Data for the task START
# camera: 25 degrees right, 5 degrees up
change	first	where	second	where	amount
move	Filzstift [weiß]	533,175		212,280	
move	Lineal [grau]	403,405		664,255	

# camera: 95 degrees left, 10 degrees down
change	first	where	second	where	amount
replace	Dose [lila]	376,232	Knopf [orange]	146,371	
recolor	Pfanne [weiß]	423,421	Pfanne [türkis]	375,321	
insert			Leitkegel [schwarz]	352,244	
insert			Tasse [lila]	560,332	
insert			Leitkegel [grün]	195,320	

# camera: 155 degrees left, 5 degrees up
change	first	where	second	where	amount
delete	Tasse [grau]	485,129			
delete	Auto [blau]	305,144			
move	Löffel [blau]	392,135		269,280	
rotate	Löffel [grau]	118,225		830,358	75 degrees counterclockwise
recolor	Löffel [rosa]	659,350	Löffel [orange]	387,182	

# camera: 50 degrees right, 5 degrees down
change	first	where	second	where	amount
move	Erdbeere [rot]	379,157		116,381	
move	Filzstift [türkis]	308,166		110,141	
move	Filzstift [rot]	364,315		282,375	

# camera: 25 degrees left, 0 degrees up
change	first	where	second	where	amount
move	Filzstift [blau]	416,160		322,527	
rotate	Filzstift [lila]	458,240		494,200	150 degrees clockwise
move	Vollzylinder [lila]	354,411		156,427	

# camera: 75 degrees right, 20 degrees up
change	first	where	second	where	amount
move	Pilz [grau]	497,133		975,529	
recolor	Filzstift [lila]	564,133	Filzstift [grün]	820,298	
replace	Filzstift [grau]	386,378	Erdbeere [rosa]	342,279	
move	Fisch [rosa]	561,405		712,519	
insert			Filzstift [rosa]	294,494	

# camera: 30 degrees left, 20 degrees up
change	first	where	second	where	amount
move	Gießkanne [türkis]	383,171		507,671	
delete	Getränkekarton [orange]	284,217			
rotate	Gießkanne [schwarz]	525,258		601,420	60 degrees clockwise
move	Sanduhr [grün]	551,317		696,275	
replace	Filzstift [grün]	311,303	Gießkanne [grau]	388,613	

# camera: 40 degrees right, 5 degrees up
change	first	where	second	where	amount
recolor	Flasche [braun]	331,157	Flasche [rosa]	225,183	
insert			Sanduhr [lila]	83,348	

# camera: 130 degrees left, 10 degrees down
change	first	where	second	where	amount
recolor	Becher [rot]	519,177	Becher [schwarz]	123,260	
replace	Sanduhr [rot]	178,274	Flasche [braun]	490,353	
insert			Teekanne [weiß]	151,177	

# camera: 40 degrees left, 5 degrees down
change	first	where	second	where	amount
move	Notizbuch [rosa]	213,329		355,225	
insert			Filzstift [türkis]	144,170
Data for the task END
• **Your instructions**:
Search the data above and return each line in which "Erdbeere" occurs.

• **Solution to the exercise**:
move	Erdbeere [rot]	379,157		116,381	
replace	Filzstift [grau]	386,378	Erdbeere [rosa]	342,279	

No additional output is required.